## TASK INPUT

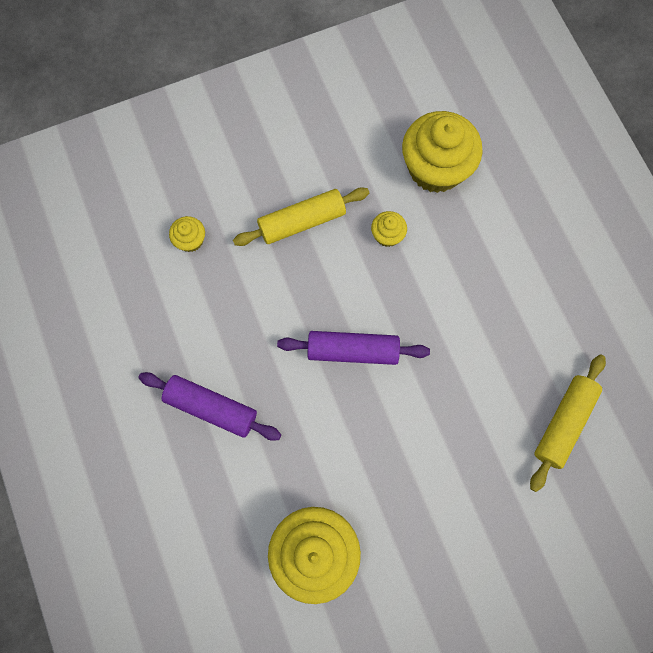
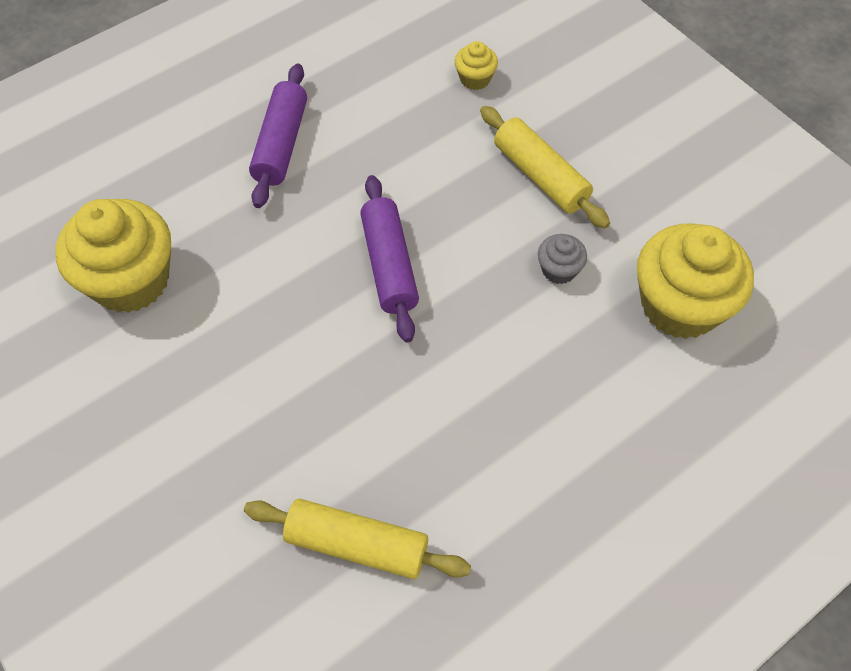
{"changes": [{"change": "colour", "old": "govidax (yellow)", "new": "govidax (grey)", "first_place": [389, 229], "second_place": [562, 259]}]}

...

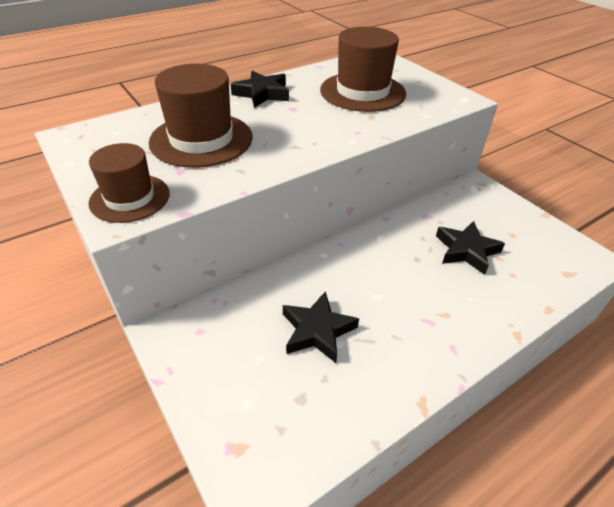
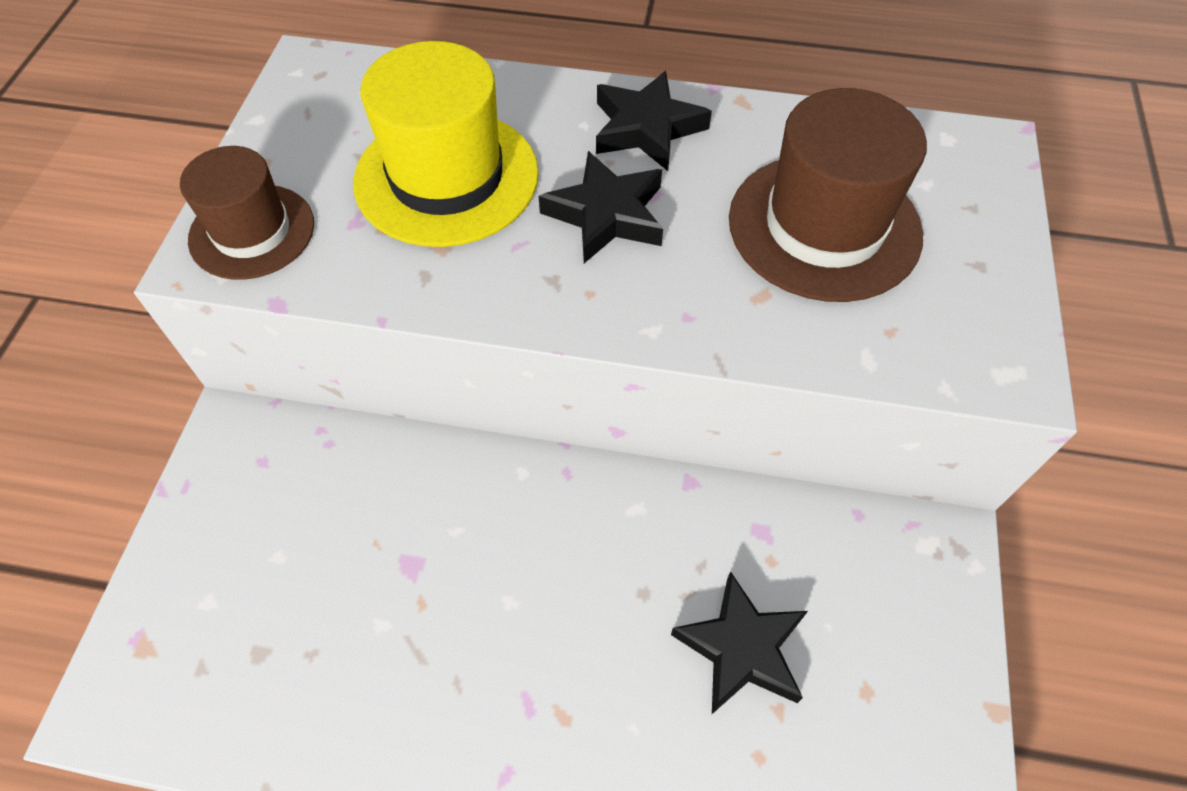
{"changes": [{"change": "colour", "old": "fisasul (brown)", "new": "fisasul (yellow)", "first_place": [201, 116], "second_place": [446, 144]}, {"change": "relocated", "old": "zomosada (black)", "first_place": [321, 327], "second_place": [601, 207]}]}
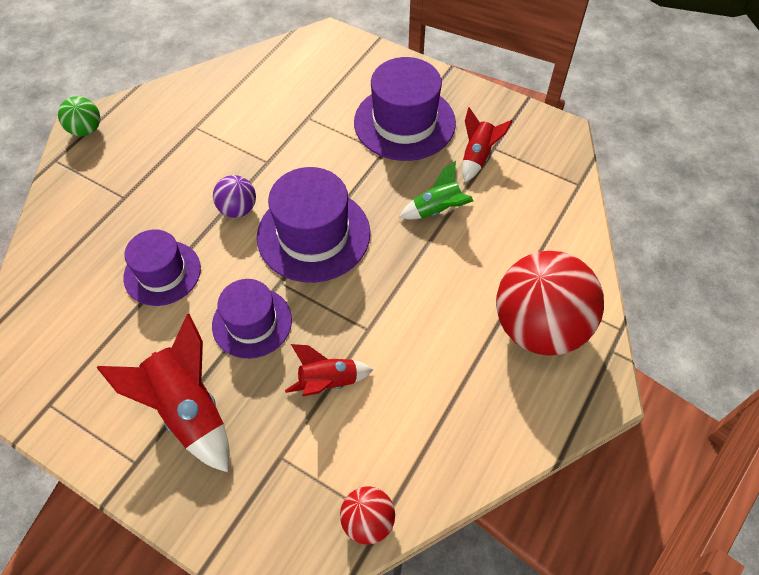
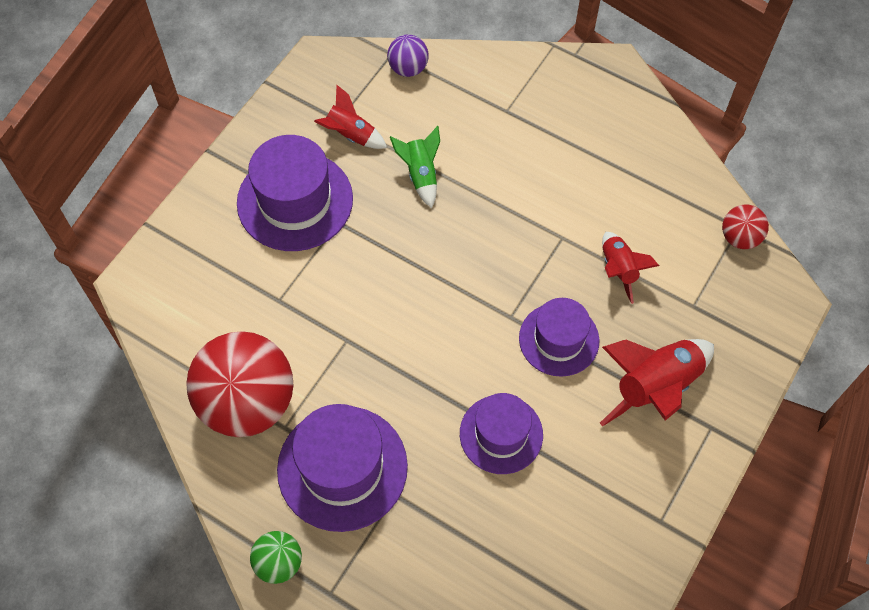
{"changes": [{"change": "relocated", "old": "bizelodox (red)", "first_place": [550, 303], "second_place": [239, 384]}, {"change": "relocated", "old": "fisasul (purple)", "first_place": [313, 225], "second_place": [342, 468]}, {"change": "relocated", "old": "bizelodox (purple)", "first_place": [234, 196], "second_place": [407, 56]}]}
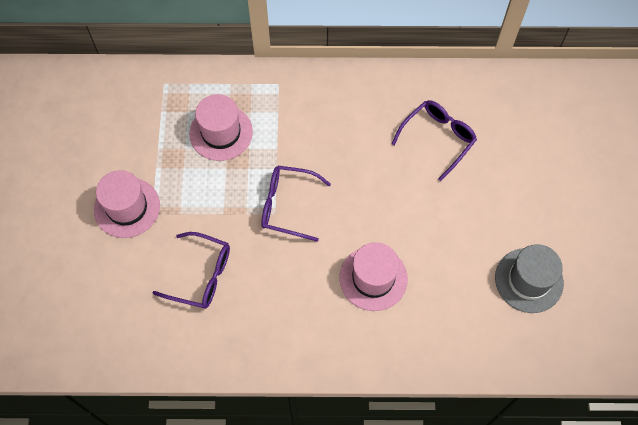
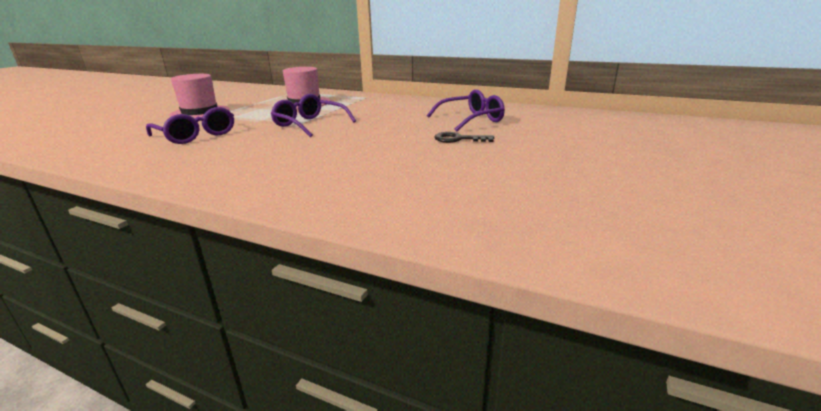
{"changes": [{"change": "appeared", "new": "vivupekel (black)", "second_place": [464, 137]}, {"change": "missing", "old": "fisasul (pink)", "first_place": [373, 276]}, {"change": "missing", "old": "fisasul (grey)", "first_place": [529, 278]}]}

## WHAT TO PRODUCE
Return the total of lines in these records that hold "yellow", without any other words.

## WRITTEN REPLY
2